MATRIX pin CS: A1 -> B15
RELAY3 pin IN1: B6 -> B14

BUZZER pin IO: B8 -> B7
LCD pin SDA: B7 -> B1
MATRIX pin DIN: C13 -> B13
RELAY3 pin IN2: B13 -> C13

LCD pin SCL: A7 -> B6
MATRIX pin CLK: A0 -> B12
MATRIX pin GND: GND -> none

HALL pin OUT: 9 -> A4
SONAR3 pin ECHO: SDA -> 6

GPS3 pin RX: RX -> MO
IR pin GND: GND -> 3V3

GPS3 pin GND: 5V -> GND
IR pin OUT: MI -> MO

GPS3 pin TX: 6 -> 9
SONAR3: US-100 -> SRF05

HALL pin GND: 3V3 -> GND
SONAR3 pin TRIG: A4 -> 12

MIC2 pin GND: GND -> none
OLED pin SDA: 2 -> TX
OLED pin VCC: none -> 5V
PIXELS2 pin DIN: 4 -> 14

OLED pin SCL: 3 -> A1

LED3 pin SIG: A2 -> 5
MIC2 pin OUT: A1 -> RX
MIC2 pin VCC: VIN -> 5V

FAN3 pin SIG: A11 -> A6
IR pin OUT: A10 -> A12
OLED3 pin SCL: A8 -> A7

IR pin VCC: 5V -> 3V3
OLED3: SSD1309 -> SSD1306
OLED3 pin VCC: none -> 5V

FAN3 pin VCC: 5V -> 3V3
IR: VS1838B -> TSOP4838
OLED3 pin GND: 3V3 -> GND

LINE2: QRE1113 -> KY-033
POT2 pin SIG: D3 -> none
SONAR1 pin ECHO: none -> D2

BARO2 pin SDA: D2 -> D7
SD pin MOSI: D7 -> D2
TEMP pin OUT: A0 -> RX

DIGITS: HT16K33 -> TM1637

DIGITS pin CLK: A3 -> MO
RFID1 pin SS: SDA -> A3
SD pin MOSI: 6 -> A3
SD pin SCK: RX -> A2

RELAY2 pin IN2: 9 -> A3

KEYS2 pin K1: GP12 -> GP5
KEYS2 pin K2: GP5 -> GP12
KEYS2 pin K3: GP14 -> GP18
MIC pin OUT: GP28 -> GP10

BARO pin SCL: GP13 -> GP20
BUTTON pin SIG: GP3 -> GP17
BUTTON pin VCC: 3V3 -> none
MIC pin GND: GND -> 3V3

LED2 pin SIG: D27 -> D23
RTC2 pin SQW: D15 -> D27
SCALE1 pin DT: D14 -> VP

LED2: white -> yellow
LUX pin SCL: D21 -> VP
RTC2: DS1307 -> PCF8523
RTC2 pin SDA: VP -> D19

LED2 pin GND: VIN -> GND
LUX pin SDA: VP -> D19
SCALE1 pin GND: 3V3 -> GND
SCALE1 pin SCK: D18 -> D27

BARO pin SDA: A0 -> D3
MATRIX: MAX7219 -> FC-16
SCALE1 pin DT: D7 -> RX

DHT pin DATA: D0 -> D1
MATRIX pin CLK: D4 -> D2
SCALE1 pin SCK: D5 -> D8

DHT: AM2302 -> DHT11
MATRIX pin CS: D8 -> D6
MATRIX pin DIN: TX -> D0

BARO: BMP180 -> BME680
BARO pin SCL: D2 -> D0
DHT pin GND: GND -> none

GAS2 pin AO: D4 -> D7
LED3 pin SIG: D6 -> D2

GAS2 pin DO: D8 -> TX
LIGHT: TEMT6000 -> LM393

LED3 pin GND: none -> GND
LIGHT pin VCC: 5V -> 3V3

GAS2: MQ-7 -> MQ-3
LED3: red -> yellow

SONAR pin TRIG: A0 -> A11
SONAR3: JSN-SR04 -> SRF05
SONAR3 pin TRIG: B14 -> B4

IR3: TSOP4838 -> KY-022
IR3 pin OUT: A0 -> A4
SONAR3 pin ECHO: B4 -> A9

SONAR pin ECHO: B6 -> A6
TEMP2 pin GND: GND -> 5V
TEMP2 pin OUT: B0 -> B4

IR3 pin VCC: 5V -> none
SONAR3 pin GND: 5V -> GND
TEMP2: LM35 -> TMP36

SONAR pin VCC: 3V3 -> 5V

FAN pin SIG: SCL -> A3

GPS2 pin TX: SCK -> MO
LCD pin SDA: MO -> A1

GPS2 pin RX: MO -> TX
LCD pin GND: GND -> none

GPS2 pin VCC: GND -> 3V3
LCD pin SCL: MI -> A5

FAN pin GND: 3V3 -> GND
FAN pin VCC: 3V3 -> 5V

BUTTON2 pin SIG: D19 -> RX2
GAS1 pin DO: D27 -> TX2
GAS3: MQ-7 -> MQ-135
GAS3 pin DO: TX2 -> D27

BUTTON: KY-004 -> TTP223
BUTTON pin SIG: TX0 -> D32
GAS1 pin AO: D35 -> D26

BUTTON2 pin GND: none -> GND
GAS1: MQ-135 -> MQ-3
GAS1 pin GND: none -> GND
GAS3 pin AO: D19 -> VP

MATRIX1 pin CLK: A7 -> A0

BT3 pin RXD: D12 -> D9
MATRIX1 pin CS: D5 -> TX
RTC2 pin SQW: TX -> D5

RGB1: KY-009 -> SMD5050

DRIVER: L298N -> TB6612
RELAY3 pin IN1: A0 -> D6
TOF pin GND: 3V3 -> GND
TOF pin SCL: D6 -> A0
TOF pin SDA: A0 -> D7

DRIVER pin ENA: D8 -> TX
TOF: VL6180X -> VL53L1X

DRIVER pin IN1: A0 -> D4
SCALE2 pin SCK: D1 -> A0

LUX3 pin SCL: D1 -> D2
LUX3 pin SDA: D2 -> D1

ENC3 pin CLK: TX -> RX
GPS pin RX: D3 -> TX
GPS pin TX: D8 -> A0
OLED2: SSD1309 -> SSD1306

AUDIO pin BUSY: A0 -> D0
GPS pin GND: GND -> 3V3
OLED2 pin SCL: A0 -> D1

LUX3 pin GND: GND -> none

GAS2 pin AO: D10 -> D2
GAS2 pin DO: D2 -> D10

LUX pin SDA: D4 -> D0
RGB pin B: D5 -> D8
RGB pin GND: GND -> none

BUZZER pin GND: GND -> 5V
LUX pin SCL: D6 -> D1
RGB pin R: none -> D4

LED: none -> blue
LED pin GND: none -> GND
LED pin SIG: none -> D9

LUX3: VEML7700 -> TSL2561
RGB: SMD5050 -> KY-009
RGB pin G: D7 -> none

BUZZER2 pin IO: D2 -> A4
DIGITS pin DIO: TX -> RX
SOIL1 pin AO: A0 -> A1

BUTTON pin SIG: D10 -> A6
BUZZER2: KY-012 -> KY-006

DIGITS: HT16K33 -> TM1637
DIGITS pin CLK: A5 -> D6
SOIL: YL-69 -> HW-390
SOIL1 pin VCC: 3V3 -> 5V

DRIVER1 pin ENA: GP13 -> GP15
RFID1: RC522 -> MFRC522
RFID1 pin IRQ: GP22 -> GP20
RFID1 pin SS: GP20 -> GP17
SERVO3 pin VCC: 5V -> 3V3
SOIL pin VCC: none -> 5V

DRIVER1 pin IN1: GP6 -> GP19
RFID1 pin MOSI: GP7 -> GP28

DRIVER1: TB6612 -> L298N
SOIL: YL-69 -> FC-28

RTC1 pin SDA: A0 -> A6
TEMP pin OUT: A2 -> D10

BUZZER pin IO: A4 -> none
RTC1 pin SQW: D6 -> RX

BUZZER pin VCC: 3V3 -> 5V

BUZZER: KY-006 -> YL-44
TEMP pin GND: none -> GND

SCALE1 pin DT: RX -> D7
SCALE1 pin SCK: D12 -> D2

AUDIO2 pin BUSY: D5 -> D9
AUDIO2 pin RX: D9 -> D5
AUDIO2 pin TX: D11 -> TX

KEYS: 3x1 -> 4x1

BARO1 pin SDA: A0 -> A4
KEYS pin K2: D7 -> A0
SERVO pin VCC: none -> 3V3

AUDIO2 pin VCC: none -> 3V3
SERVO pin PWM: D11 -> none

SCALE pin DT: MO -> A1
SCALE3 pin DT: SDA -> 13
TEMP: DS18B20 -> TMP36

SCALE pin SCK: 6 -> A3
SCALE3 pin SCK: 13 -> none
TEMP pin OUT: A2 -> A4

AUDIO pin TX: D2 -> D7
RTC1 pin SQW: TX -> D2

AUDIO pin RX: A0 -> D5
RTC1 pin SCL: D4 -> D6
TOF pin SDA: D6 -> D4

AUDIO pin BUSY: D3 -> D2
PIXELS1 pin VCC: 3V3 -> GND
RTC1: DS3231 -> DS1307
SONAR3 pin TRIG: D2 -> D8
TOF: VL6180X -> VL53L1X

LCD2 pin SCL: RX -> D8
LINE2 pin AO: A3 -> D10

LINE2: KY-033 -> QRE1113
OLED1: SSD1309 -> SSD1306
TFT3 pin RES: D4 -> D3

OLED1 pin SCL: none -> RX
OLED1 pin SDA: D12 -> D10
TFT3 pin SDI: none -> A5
********
▶ **WHAT NEEDS TO BE DONE**
Above are the records; from them, give again exactly the lines from the one containing "MATRIX pin CS: D8 -> D6" through the one containing "SONAR3 pin TRIG: B14 -> B4", both included.

▶ **YOUR SOLUTION**
MATRIX pin CS: D8 -> D6
MATRIX pin DIN: TX -> D0

BARO: BMP180 -> BME680
BARO pin SCL: D2 -> D0
DHT pin GND: GND -> none

GAS2 pin AO: D4 -> D7
LED3 pin SIG: D6 -> D2

GAS2 pin DO: D8 -> TX
LIGHT: TEMT6000 -> LM393

LED3 pin GND: none -> GND
LIGHT pin VCC: 5V -> 3V3

GAS2: MQ-7 -> MQ-3
LED3: red -> yellow

SONAR pin TRIG: A0 -> A11
SONAR3: JSN-SR04 -> SRF05
SONAR3 pin TRIG: B14 -> B4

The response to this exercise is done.